─── Data rows
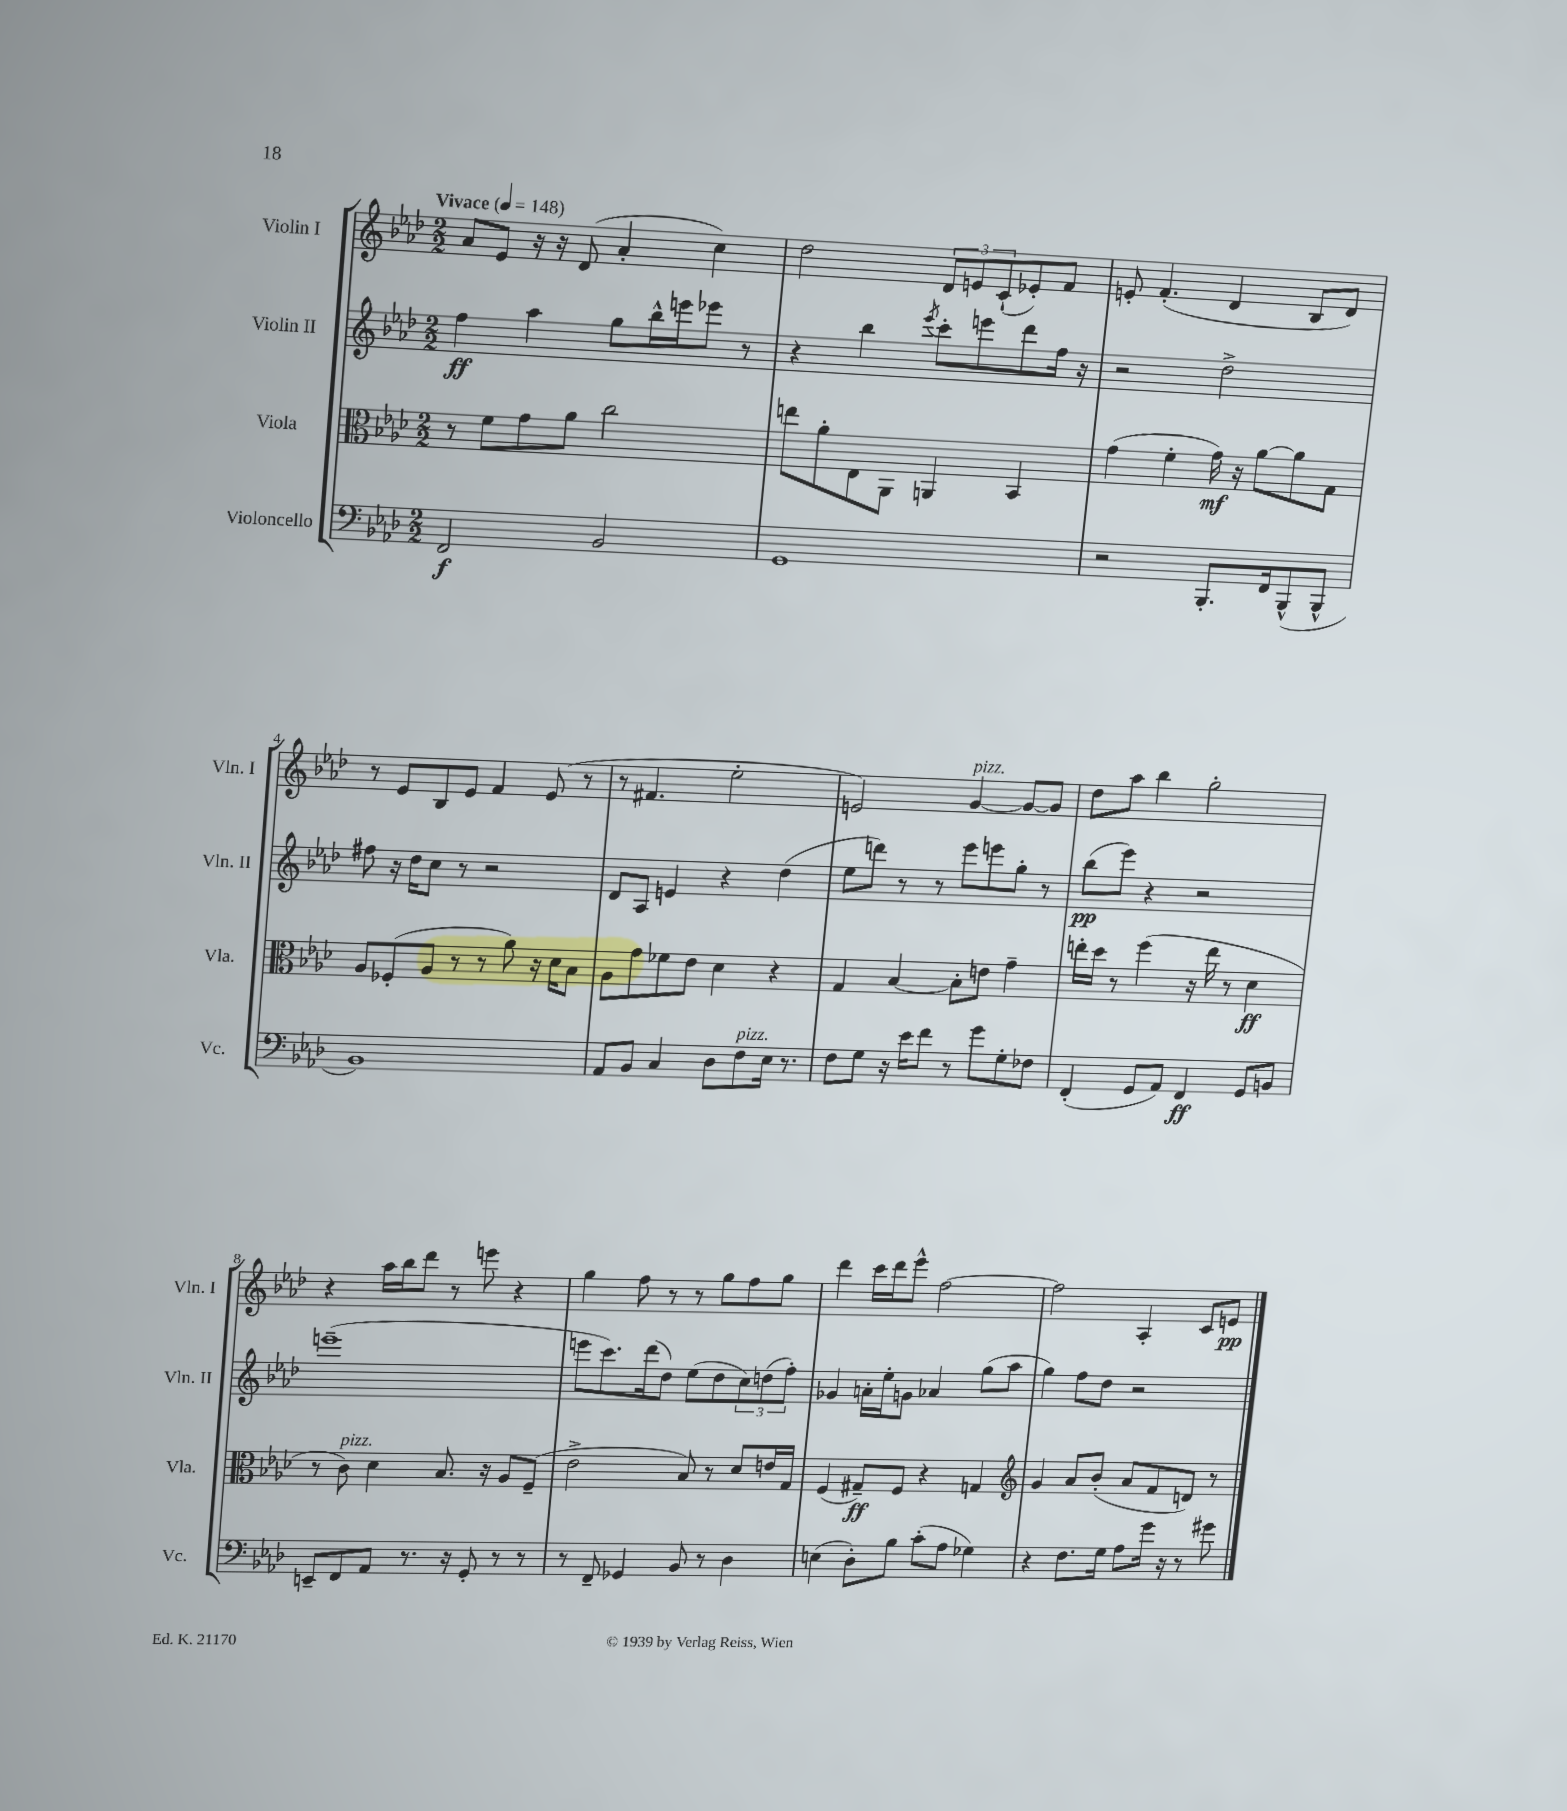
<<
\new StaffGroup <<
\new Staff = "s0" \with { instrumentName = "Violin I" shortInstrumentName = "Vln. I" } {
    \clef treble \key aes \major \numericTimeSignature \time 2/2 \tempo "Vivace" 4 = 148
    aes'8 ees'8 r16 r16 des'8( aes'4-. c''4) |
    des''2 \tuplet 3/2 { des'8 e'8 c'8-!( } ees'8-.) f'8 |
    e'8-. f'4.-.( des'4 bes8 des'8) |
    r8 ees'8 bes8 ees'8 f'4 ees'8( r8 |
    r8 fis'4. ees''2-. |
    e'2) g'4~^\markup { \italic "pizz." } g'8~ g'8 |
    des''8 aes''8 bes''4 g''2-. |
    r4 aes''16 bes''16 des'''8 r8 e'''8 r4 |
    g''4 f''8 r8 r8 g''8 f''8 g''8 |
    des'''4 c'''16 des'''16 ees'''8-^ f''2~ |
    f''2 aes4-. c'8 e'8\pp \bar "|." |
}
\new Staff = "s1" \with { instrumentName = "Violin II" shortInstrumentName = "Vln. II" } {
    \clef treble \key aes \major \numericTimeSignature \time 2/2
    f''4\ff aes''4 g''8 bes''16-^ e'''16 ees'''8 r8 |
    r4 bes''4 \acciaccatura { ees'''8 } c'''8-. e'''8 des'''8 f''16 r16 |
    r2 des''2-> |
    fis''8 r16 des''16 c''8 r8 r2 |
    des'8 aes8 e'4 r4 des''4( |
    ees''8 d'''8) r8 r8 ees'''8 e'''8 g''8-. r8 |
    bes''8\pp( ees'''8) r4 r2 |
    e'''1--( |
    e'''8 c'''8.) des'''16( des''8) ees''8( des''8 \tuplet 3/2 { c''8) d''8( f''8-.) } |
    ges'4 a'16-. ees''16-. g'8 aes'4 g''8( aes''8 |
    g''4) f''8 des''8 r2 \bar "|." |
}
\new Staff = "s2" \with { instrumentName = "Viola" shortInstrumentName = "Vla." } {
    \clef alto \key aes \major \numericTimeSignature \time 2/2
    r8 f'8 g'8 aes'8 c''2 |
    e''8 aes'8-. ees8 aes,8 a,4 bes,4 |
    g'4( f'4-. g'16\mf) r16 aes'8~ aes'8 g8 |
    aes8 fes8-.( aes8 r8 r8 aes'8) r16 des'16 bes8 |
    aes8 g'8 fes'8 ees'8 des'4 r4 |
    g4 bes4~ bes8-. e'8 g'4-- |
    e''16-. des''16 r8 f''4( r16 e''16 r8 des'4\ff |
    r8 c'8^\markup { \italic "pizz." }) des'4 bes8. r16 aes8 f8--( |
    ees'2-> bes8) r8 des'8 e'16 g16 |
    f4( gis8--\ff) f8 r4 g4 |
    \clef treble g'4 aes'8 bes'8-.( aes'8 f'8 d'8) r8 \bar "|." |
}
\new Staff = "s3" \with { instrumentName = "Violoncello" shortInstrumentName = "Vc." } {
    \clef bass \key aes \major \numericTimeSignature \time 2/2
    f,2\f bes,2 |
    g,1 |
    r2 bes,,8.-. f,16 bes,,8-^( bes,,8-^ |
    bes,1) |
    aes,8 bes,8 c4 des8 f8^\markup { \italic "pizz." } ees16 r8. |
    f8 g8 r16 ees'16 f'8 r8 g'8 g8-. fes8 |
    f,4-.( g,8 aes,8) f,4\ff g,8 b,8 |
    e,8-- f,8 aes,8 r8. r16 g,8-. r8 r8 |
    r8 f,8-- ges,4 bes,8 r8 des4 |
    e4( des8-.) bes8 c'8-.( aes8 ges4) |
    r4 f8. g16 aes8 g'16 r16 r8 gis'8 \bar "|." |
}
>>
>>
──────
### Aim
Swap "Vivace" for "Allegro" in everything from the start of the lines down to the line containing "aes8 f8--( |", changing nothing else. Give only those lines again, and leave the pictures out.

### Solution for this problem
<<
\new StaffGroup <<
\new Staff = "s0" \with { instrumentName = "Violin I" shortInstrumentName = "Vln. I" } {
    \clef treble \key aes \major \numericTimeSignature \time 2/2 \tempo "Allegro" 4 = 148
    aes'8 ees'8 r16 r16 des'8( aes'4-. c''4) |
    des''2 \tuplet 3/2 { des'8 e'8 c'8-!( } ees'8-.) f'8 |
    e'8-. f'4.-.( des'4 bes8 des'8) |
    r8 ees'8 bes8 ees'8 f'4 ees'8( r8 |
    r8 fis'4. ees''2-. |
    e'2) g'4~^\markup { \italic "pizz." } g'8~ g'8 |
    des''8 aes''8 bes''4 g''2-. |
    r4 aes''16 bes''16 des'''8 r8 e'''8 r4 |
    g''4 f''8 r8 r8 g''8 f''8 g''8 |
    des'''4 c'''16 des'''16 ees'''8-^ f''2~ |
    f''2 aes4-. c'8 e'8\pp \bar "|." |
}
\new Staff = "s1" \with { instrumentName = "Violin II" shortInstrumentName = "Vln. II" } {
    \clef treble \key aes \major \numericTimeSignature \time 2/2
    f''4\ff aes''4 g''8 bes''16-^ e'''16 ees'''8 r8 |
    r4 bes''4 \acciaccatura { ees'''8 } c'''8-. e'''8 des'''8 f''16 r16 |
    r2 des''2-> |
    fis''8 r16 des''16 c''8 r8 r2 |
    des'8 aes8 e'4 r4 des''4( |
    ees''8 d'''8) r8 r8 ees'''8 e'''8 g''8-. r8 |
    bes''8\pp( ees'''8) r4 r2 |
    e'''1--( |
    e'''8 c'''8.) des'''16( des''8) ees''8( des''8 \tuplet 3/2 { c''8) d''8( f''8-.) } |
    ges'4 a'16-. ees''16-. g'8 aes'4 g''8( aes''8 |
    g''4) f''8 des''8 r2 \bar "|." |
}
\new Staff = "s2" \with { instrumentName = "Viola" shortInstrumentName = "Vla." } {
    \clef alto \key aes \major \numericTimeSignature \time 2/2
    r8 f'8 g'8 aes'8 c''2 |
    e''8 aes'8-. ees8 aes,8 a,4 bes,4 |
    g'4( f'4-. g'16\mf) r16 aes'8~ aes'8 g8 |
    aes8 fes8-.( aes8 r8 r8 aes'8) r16 des'16 bes8 |
    aes8 g'8 fes'8 ees'8 des'4 r4 |
    g4 bes4~ bes8-. e'8 g'4-- |
    e''16-. des''16 r8 f''4( r16 e''16 r8 des'4\ff |
    r8 c'8^\markup { \italic "pizz." }) des'4 bes8. r16 aes8 f8--( |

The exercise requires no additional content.